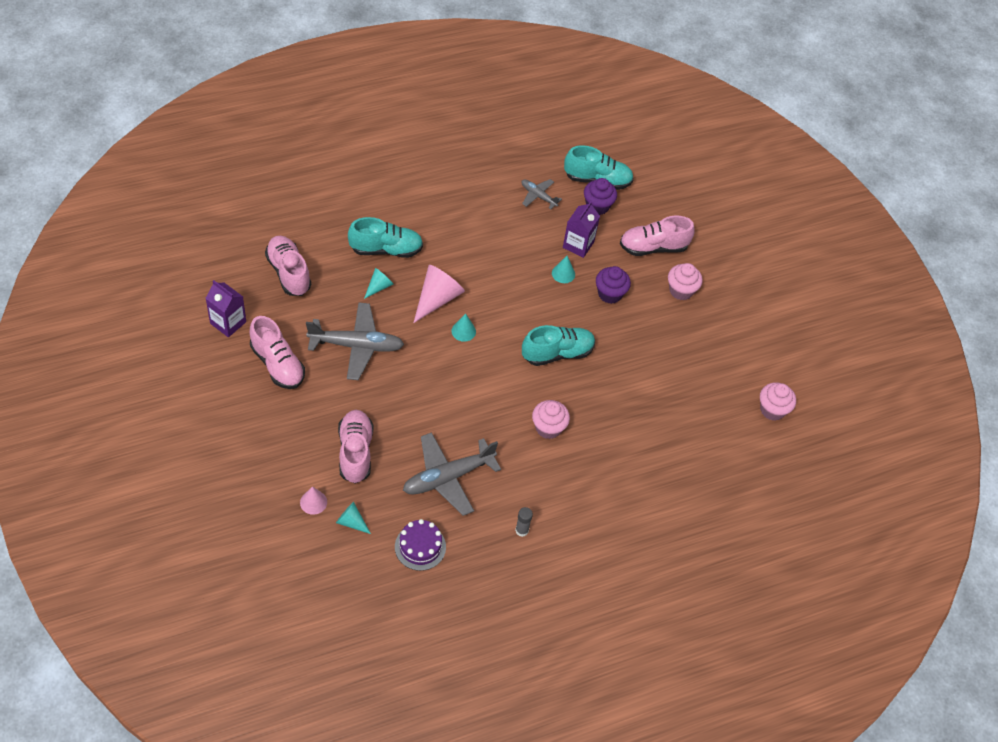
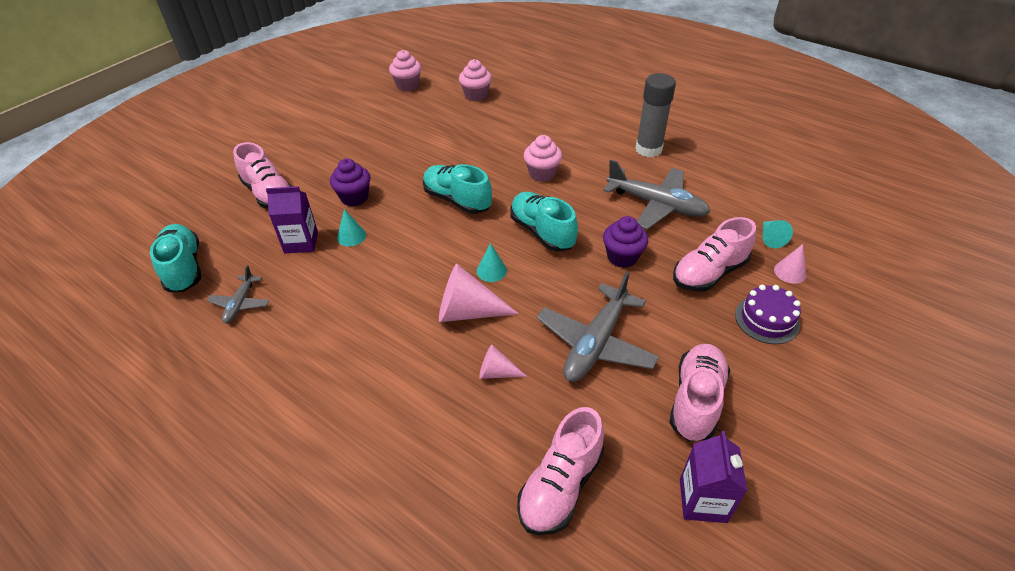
camera: 115 degrees left, 10 degrees down
(357, 346) = (595, 343): grey plane -> grey plane turned 120 degrees counterclockwise
(379, 287) = (497, 372): turquoise cone -> pink cone
(386, 249) = (432, 400): turquoise shoe -> turquoise shoe (542, 232)
(420, 547) = (733, 190): purple cake -> purple cake (766, 319)
(522, 530) = (648, 149): grey glue stick -> grey glue stick, size x2.13
(597, 206) = (230, 252): purple cupcake -> purple cupcake (622, 257)
(681, 290) = (316, 161): pink cupcake -> pink cupcake (476, 95)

****************

Look through the material and find each line that includes "purple", then copy it.

Problem solution:
(420, 547) = (733, 190): purple cake -> purple cake (766, 319)
(597, 206) = (230, 252): purple cupcake -> purple cupcake (622, 257)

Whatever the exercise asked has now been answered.